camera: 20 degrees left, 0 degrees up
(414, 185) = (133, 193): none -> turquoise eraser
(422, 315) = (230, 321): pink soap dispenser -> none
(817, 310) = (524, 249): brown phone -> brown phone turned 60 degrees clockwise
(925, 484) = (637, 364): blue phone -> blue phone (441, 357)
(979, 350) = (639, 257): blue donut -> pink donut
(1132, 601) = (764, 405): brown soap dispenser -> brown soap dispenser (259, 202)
==
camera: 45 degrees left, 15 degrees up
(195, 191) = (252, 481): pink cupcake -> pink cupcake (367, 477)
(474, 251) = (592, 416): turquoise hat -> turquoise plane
--
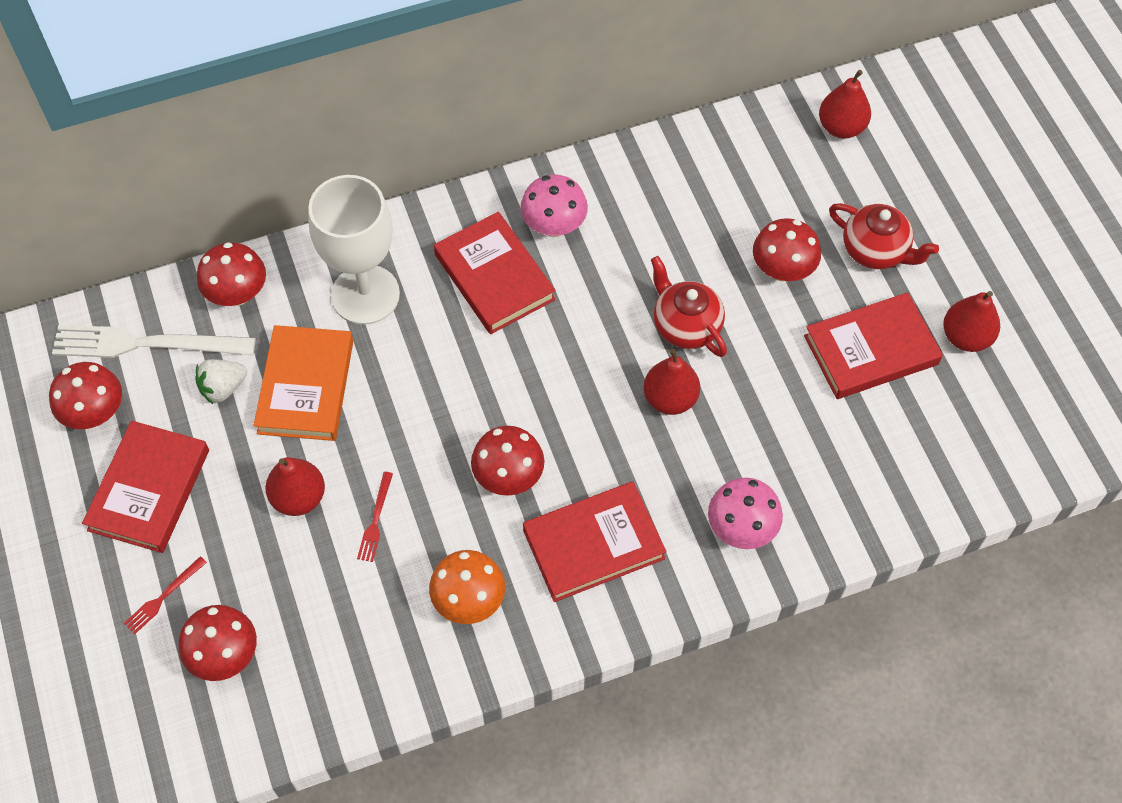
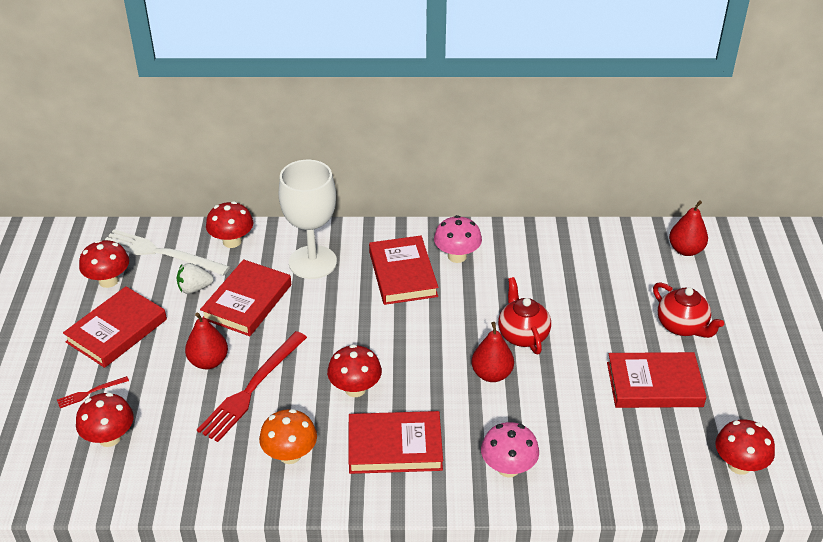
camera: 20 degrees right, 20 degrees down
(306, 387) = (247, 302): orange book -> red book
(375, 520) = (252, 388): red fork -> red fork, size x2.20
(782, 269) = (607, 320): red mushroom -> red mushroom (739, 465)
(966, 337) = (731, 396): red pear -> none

• _What you will do_:
Using the entries above, return each line in which the word "pink" occurs.

• _Written response_:
(422, 315) = (230, 321): pink soap dispenser -> none
(979, 350) = (639, 257): blue donut -> pink donut
(195, 191) = (252, 481): pink cupcake -> pink cupcake (367, 477)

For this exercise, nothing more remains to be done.